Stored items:
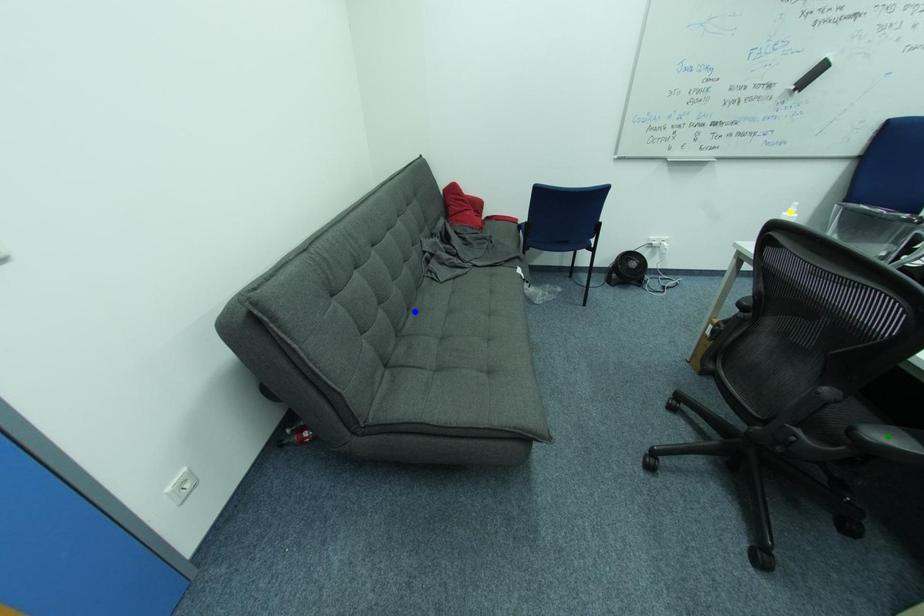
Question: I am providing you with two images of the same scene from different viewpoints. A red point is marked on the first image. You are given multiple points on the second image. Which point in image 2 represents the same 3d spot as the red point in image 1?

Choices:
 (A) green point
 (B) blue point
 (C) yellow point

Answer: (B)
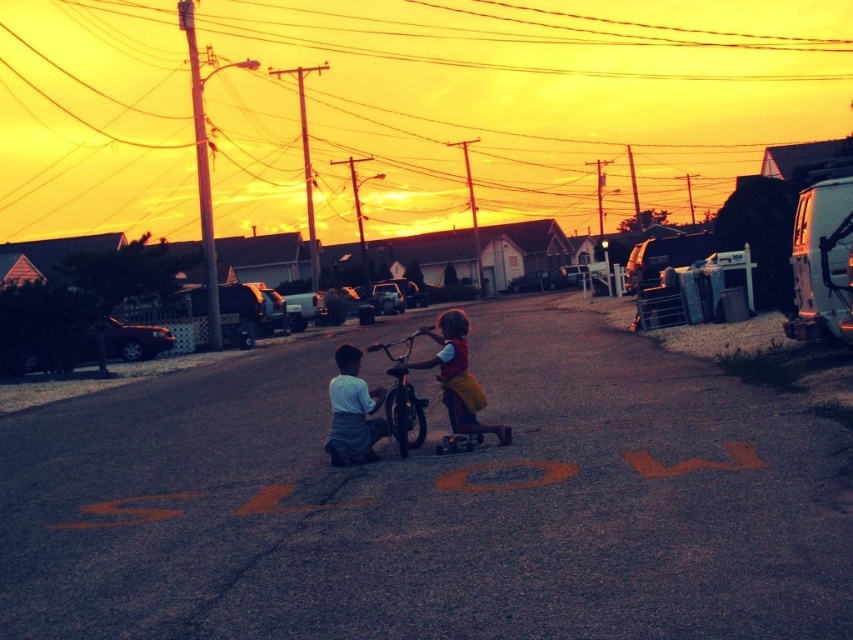
Question: From the image, what is the correct spatial relationship of matte yellow shorts at center in relation to matte white shirt at center?

Choices:
 (A) right
 (B) left

Answer: (A)

Question: Estimate the real-world distances between objects in this image. Which object is farther from the matte white shirt at center?

Choices:
 (A) matte yellow shorts at center
 (B) metallic silver bicycle at center

Answer: (B)

Question: Does matte yellow shorts at center come behind matte white shirt at center?

Choices:
 (A) no
 (B) yes

Answer: (B)

Question: Which is farther from the metallic silver bicycle at center?

Choices:
 (A) matte yellow shorts at center
 (B) matte white shirt at center

Answer: (B)

Question: Is matte yellow shorts at center wider than metallic silver bicycle at center?

Choices:
 (A) yes
 (B) no

Answer: (B)

Question: Which of the following is the farthest from the observer?

Choices:
 (A) metallic silver bicycle at center
 (B) matte yellow shorts at center
 (C) matte white shirt at center

Answer: (B)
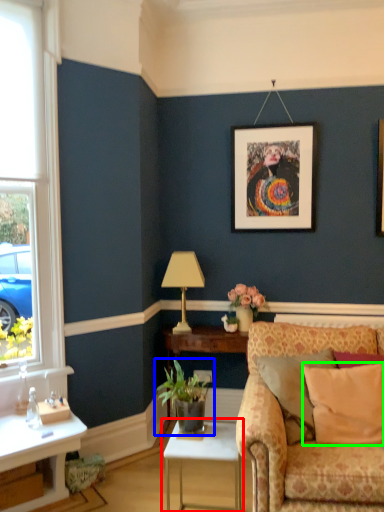
Question: Which is nearer to the table (highlighted by a red box)? houseplant (highlighted by a blue box) or pillow (highlighted by a green box).

Choices:
 (A) houseplant
 (B) pillow

Answer: (A)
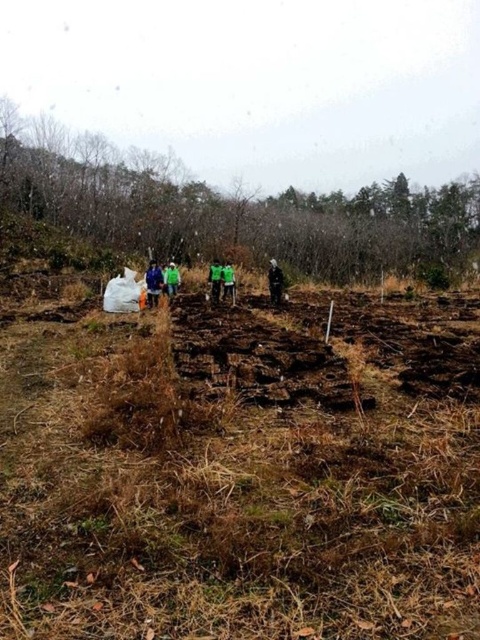
You are standing in a garden and see two points marked in the soil. The first point is at coordinates point (224, 285) and the second is at point (213, 298). Which point is closer to you?

Point (224, 285) is further to the camera than point (213, 298), so the point closer to you is point (213, 298).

§ WHAT IS EXPECTED
Please write out all of the material above word for word, leaving the pictures out.

§ TASK SOLUTION
Question: I am providing you with two images of the same scene from different viewpoints. A red point is marked on the first image. You are given multiple points on the second image. Which point in image 2 represents the same 3d spot as the red point in image 1?

Choices:
 (A) green point
 (B) blue point
 (C) yellow point

Answer: (B)
Question: From the image, what is the correct spatial relationship of matte yellow shorts at center in relation to matte white shirt at center?

Choices:
 (A) right
 (B) left

Answer: (A)

Question: Estimate the real-world distances between objects in this image. Which object is farther from the matte white shirt at center?

Choices:
 (A) matte yellow shorts at center
 (B) metallic silver bicycle at center

Answer: (B)

Question: Does matte yellow shorts at center come behind matte white shirt at center?

Choices:
 (A) no
 (B) yes

Answer: (B)

Question: Which is farther from the metallic silver bicycle at center?

Choices:
 (A) matte yellow shorts at center
 (B) matte white shirt at center

Answer: (B)

Question: Is matte yellow shorts at center wider than metallic silver bicycle at center?

Choices:
 (A) yes
 (B) no

Answer: (B)

Question: Which of the following is the farthest from the observer?

Choices:
 (A) metallic silver bicycle at center
 (B) matte yellow shorts at center
 (C) matte white shirt at center

Answer: (B)
Question: Which is nearer to the table (highlighted by a red box)? houseplant (highlighted by a blue box) or pillow (highlighted by a green box).

Choices:
 (A) houseplant
 (B) pillow

Answer: (A)
You are standing in a garden and see two points marked in the soil. The first point is at coordinates point (224, 285) and the second is at point (213, 298). Which point is closer to you?

Point (224, 285) is further to the camera than point (213, 298), so the point closer to you is point (213, 298).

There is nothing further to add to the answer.